**Description of the task**.
Only the lines below starting at the one containing "black light bulb [76,243,156,288]" and ending at the one containing "turquoise toothbrush [278,114,361,136]" belong in the answer, each copied exactly.
====== Extracted entries ======
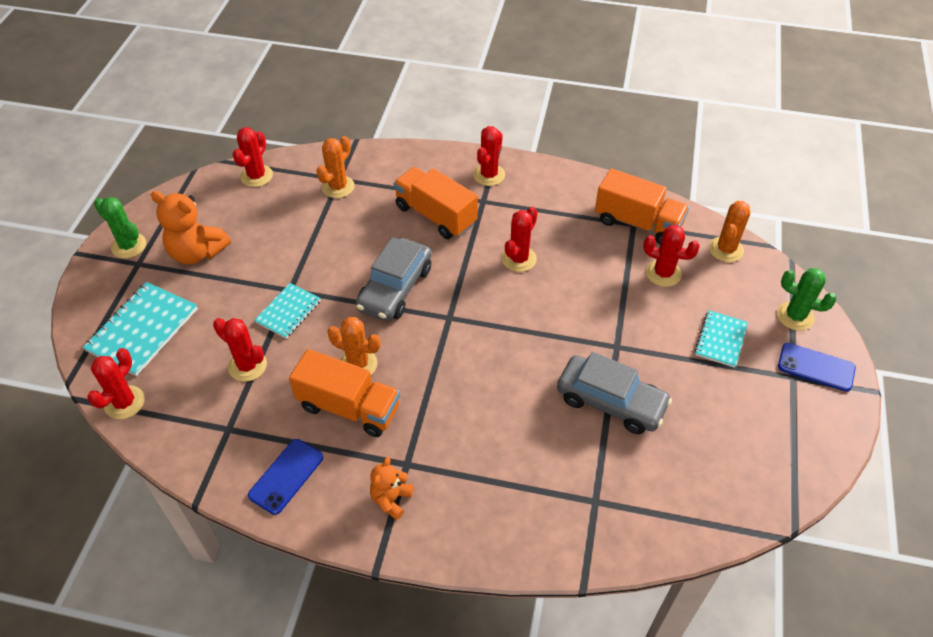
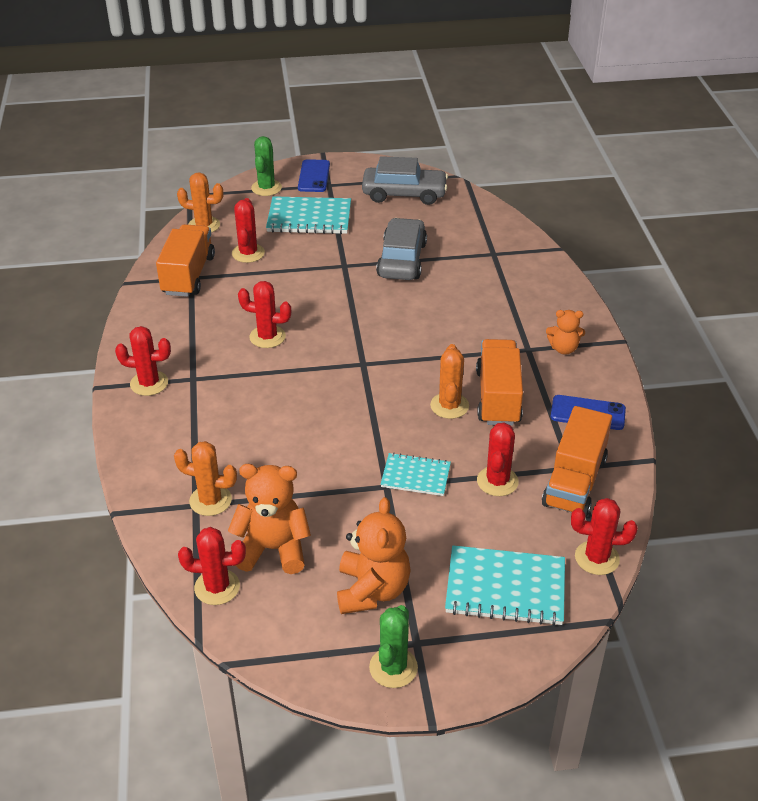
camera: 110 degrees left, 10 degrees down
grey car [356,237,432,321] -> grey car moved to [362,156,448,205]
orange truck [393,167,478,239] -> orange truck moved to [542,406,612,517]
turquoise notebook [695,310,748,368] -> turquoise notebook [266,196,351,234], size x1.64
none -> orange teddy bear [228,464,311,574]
======
====== Extracted entries ======
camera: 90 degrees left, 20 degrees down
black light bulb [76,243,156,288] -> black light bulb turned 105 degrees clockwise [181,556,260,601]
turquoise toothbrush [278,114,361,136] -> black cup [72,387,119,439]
======
**Output for this task**.
black light bulb [76,243,156,288] -> black light bulb turned 105 degrees clockwise [181,556,260,601]
turquoise toothbrush [278,114,361,136] -> black cup [72,387,119,439]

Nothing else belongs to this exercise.